--- Problem requirements ---
For this exercise, copy out each line of the material below that includes "camera".

--- Exercise data ---

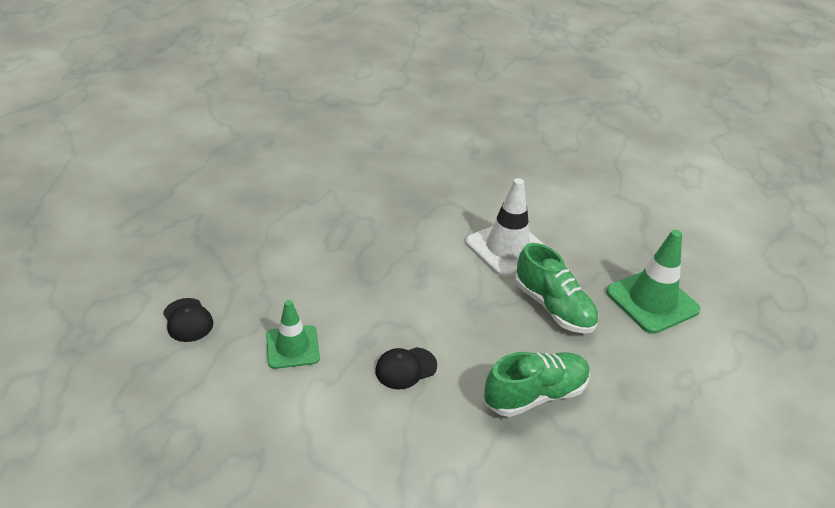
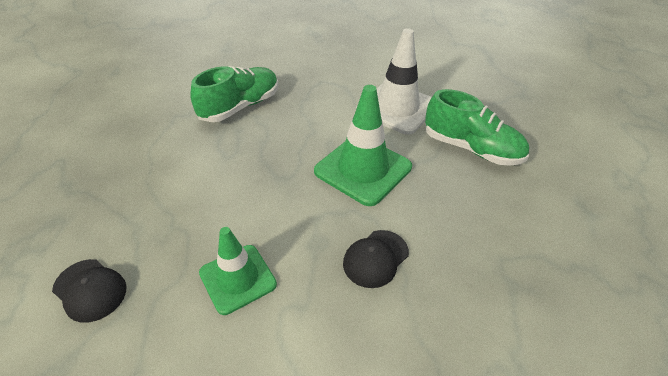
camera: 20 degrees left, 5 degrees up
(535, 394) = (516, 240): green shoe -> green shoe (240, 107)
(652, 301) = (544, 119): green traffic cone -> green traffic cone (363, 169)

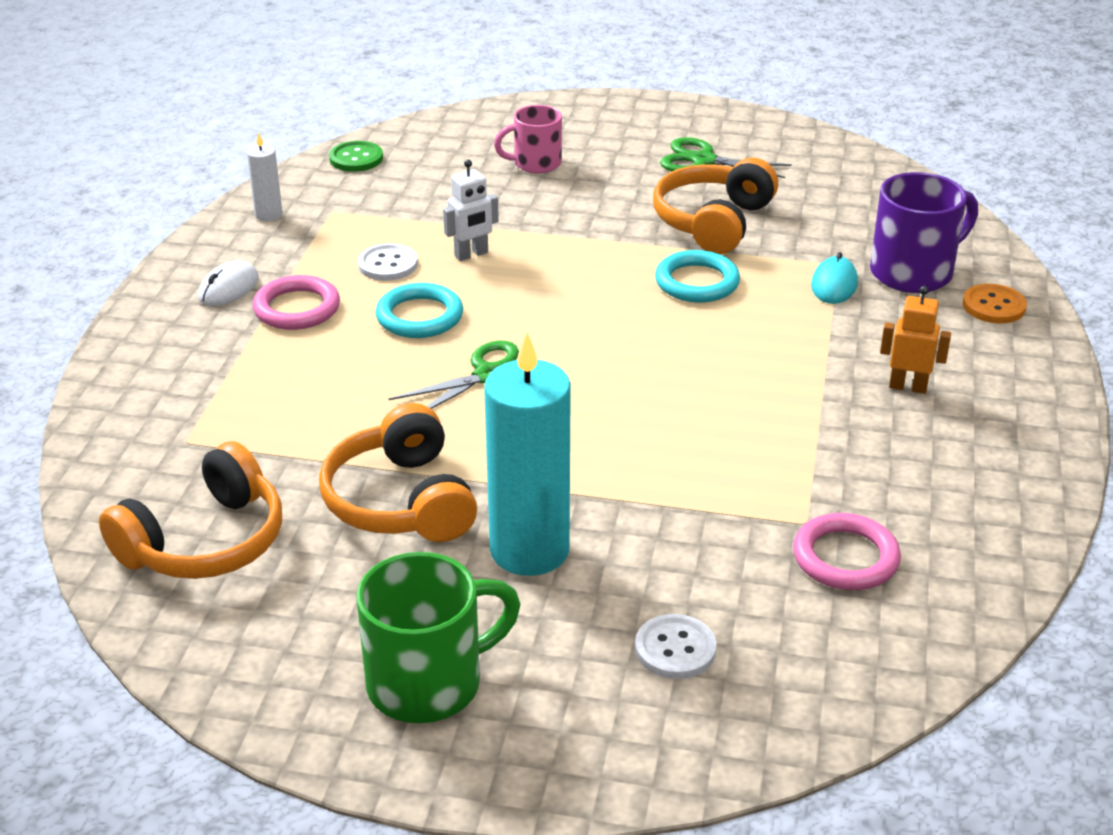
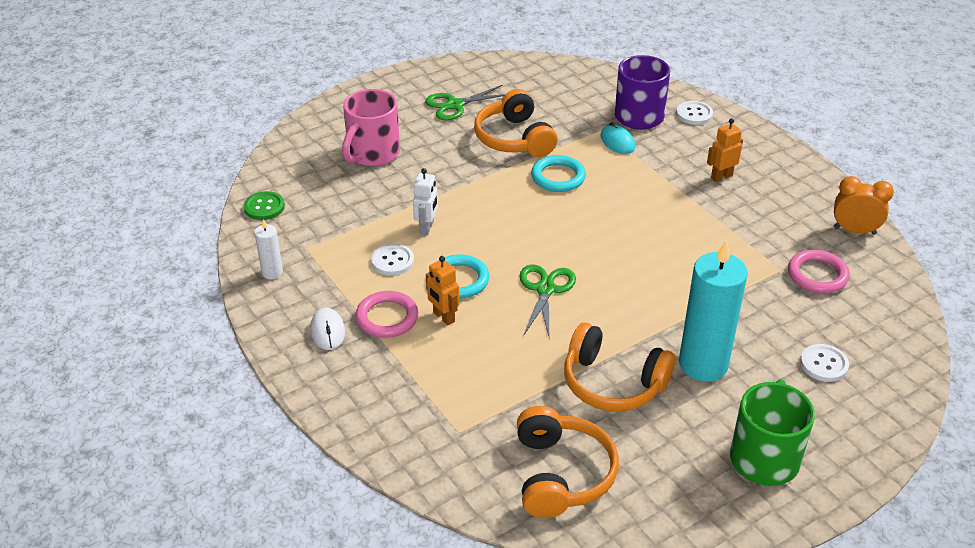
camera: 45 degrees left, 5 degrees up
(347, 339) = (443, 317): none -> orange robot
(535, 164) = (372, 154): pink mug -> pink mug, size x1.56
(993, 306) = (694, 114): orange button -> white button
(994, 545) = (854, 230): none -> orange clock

--- Result of the exercise ---
camera: 20 degrees left, 5 degrees up
camera: 45 degrees left, 5 degrees up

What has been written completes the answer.